Problem statement =>
Nothing outside the range below should be printed. Output exactly the lines from the line with "(469, 194) = (432, 252): purple" to the line with "camera: 30 degrees left, 10 degrees down", both included.

....

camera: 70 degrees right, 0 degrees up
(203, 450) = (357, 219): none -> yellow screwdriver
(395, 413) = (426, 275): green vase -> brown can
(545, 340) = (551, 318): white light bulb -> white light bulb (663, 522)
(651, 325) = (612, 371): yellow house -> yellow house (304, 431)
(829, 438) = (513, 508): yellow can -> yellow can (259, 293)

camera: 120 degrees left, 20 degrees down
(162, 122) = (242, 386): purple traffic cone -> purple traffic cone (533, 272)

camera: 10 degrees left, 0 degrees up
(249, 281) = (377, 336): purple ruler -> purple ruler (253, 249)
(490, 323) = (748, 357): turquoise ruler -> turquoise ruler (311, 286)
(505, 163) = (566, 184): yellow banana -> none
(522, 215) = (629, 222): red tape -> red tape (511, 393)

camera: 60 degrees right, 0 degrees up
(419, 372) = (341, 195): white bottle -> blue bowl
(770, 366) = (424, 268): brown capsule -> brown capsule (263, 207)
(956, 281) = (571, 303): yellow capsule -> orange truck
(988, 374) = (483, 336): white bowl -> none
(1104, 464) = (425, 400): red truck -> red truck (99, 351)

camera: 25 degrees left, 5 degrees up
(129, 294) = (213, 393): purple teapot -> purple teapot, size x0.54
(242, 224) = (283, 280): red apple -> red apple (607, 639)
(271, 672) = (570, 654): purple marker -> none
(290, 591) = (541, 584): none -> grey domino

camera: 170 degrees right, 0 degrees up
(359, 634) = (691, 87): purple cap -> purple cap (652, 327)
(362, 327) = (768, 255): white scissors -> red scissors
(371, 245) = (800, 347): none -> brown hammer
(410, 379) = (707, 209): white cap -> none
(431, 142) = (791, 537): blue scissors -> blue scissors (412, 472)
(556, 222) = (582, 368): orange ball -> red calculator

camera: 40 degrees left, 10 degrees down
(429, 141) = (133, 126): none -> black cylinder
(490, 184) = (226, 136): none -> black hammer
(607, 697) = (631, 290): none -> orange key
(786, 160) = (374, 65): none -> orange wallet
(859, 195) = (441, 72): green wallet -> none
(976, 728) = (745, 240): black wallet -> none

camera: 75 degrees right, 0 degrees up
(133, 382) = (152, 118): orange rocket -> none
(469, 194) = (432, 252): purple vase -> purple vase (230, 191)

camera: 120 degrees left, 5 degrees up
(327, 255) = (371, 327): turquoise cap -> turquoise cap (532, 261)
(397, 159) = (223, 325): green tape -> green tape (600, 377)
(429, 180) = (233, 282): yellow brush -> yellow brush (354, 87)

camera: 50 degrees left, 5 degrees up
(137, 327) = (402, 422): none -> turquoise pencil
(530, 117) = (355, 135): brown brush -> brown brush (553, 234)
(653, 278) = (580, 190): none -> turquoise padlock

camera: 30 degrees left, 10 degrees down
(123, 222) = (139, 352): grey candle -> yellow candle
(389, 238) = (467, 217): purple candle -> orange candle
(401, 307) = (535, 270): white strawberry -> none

....

Task response =>
(469, 194) = (432, 252): purple vase -> purple vase (230, 191)

camera: 120 degrees left, 5 degrees up
(327, 255) = (371, 327): turquoise cap -> turquoise cap (532, 261)
(397, 159) = (223, 325): green tape -> green tape (600, 377)
(429, 180) = (233, 282): yellow brush -> yellow brush (354, 87)

camera: 50 degrees left, 5 degrees up
(137, 327) = (402, 422): none -> turquoise pencil
(530, 117) = (355, 135): brown brush -> brown brush (553, 234)
(653, 278) = (580, 190): none -> turquoise padlock

camera: 30 degrees left, 10 degrees down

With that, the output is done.